• **TASK PROMPT**
The data is to be repeated exactly, with the images removed.

• **INPUT DATA**
Content starts

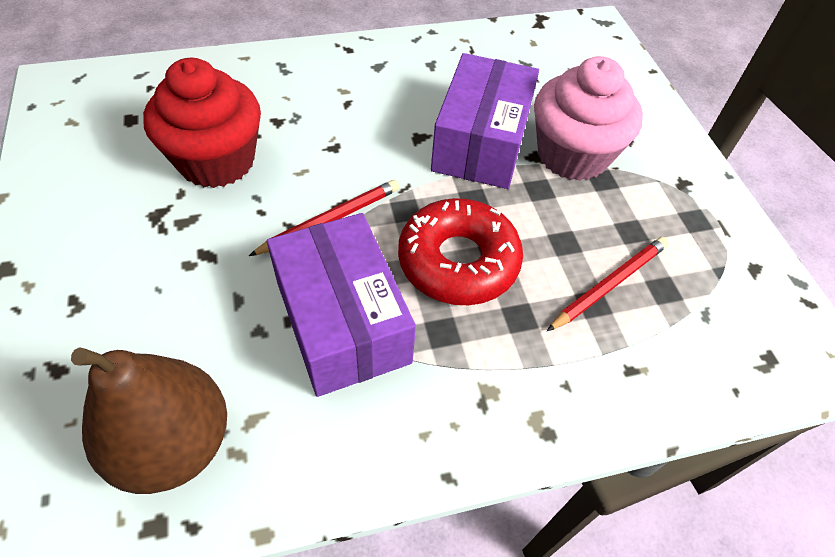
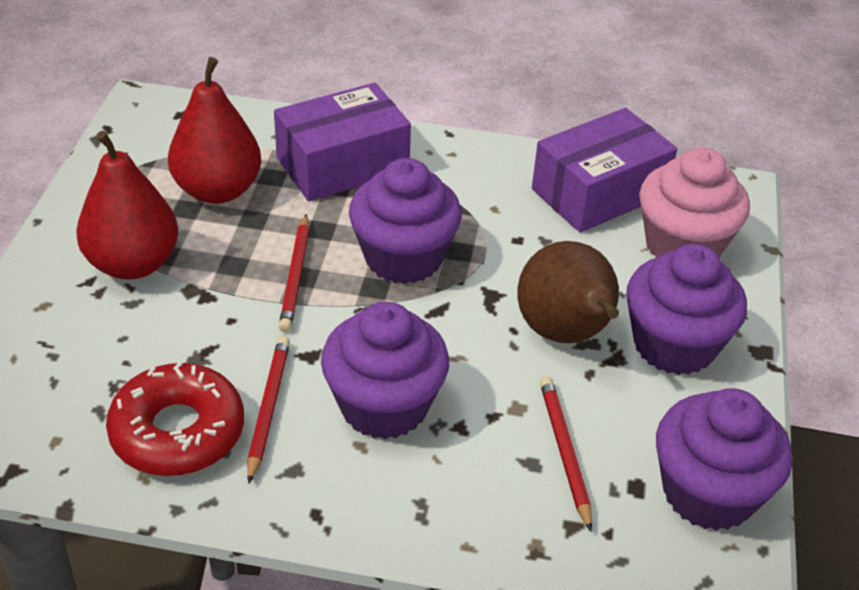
purple cupcake: 0 -> 4
red cupcake: 1 -> 0
red pear: 0 -> 2
red pencil: 2 -> 3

Content ends

• **THE ANSWER**
purple cupcake: 0 -> 4
red cupcake: 1 -> 0
red pear: 0 -> 2
red pencil: 2 -> 3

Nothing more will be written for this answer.